Look in the material below for the line with "R9: 68k (AGND, LED_A) -> 68k (AGND, CNT4)" and the line with "U4: NOT 74HC14", then set down exactly those two lines and all lines between, nothing more.

_Dataset records_
-------------------------
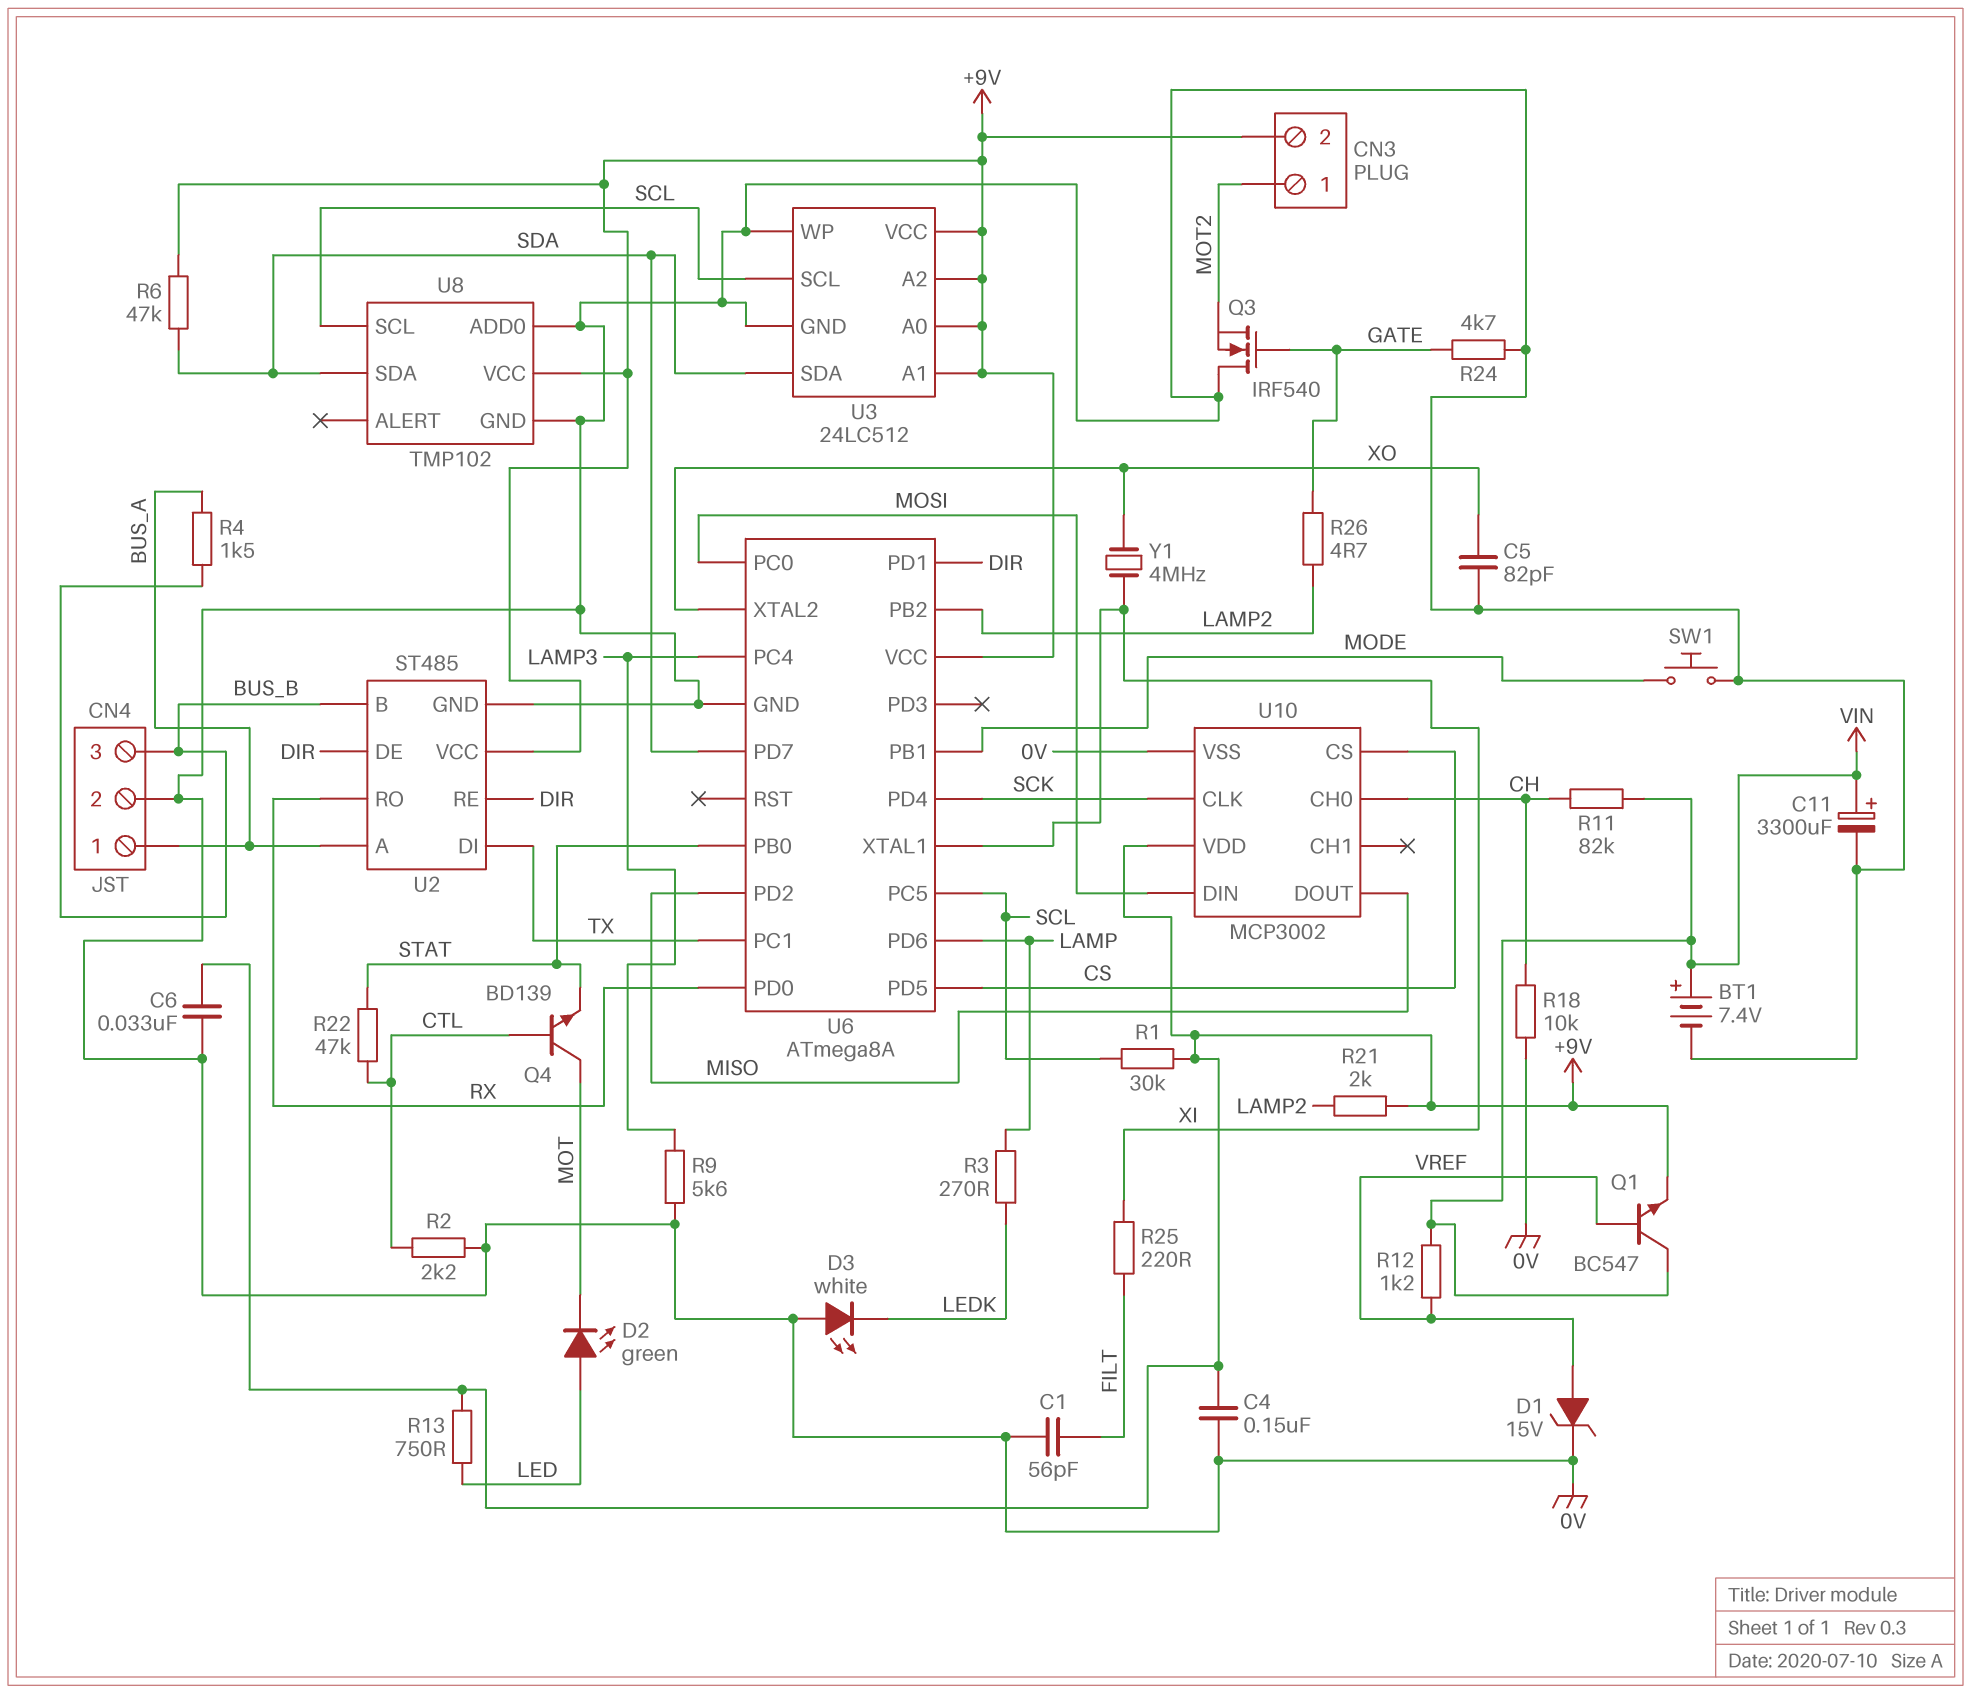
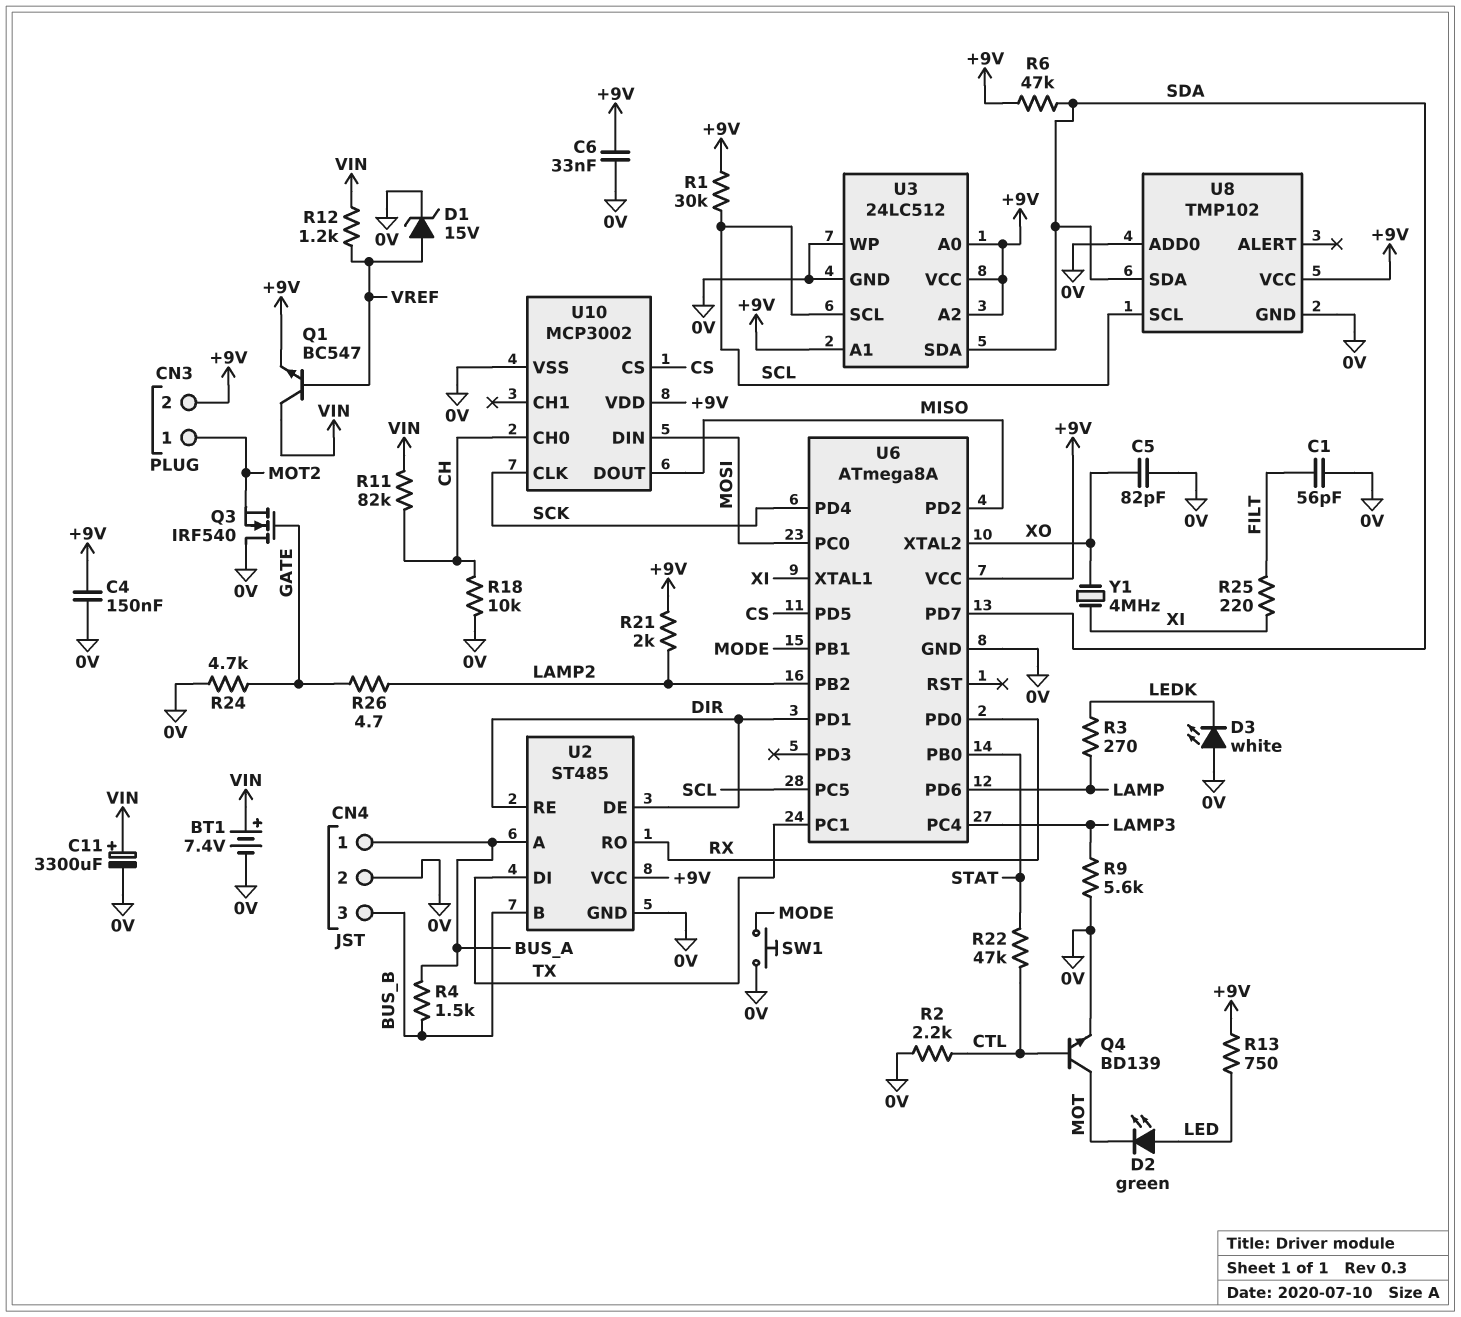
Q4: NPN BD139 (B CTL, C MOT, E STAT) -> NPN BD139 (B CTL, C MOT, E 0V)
-------------------------
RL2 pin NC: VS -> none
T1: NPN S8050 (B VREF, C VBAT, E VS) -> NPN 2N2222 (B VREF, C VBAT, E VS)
-------------------------
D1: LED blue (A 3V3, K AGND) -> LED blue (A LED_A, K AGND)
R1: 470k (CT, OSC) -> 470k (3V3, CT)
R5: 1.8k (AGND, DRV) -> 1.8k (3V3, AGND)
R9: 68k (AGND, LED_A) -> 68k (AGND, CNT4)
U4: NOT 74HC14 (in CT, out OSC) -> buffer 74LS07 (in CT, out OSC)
-------------------------
_Written solution_
R9: 68k (AGND, LED_A) -> 68k (AGND, CNT4)
U4: NOT 74HC14 (in CT, out OSC) -> buffer 74LS07 (in CT, out OSC)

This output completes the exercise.